▶ [Aim of the exercise] Could you transcribe all of the data exactly and skip any pictures?

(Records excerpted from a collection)
==========

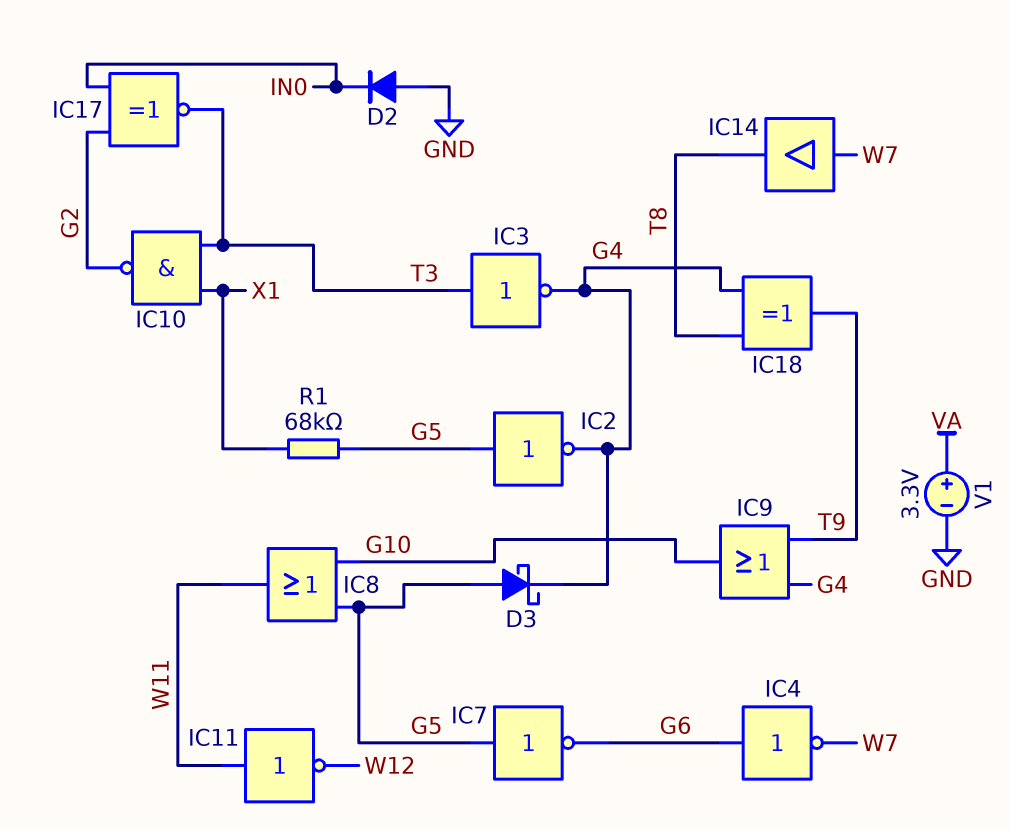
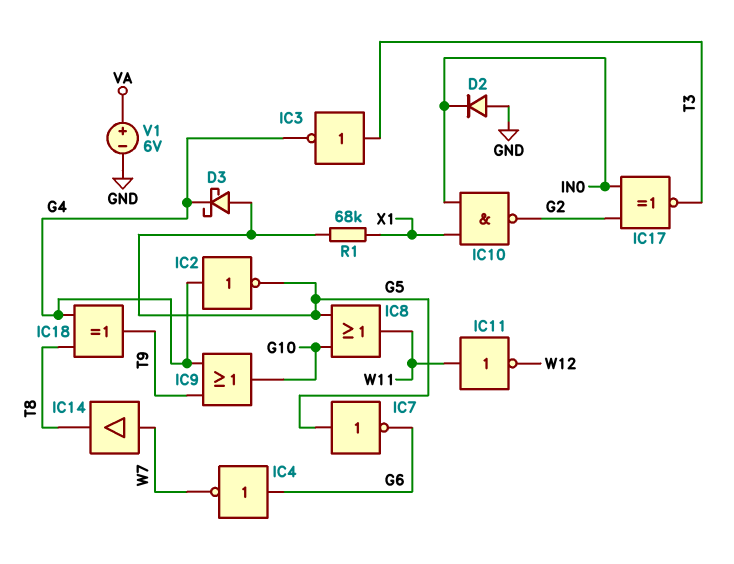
IC2: NOT (in G5, out G4) -> NOT (in G4, out G5)
IC10: NAND (in T3, in X1, out G2) -> NAND (in IN0, in X1, out G2)
V1: 3.3V (plus VA, minus GND) -> 6V (plus VA, minus GND)

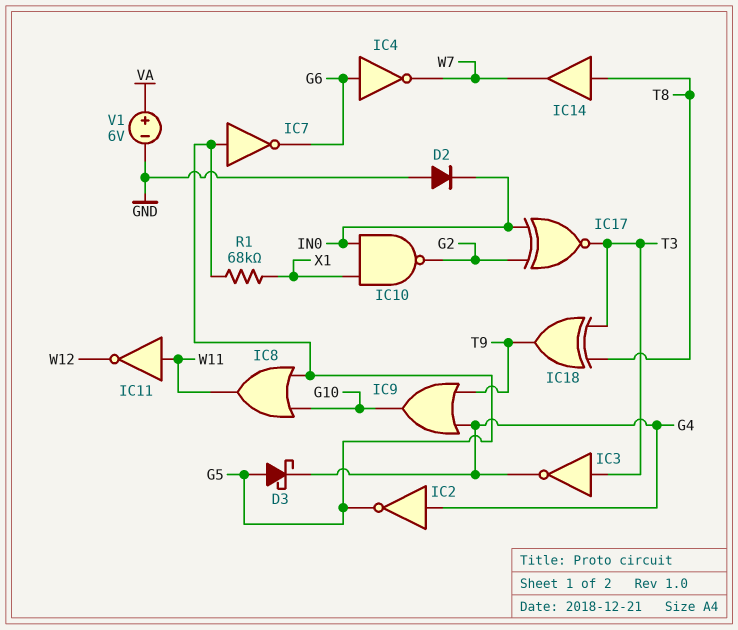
IC14: buffer (in W7, out T8) -> buffer (in T8, out W7)
IC18: XOR (in G4, in T8, out T9) -> XOR (in T3, in T8, out T9)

==========

▶ [Exercise solution]
IC2: NOT (in G5, out G4) -> NOT (in G4, out G5)
IC10: NAND (in T3, in X1, out G2) -> NAND (in IN0, in X1, out G2)
V1: 3.3V (plus VA, minus GND) -> 6V (plus VA, minus GND)

IC14: buffer (in W7, out T8) -> buffer (in T8, out W7)
IC18: XOR (in G4, in T8, out T9) -> XOR (in T3, in T8, out T9)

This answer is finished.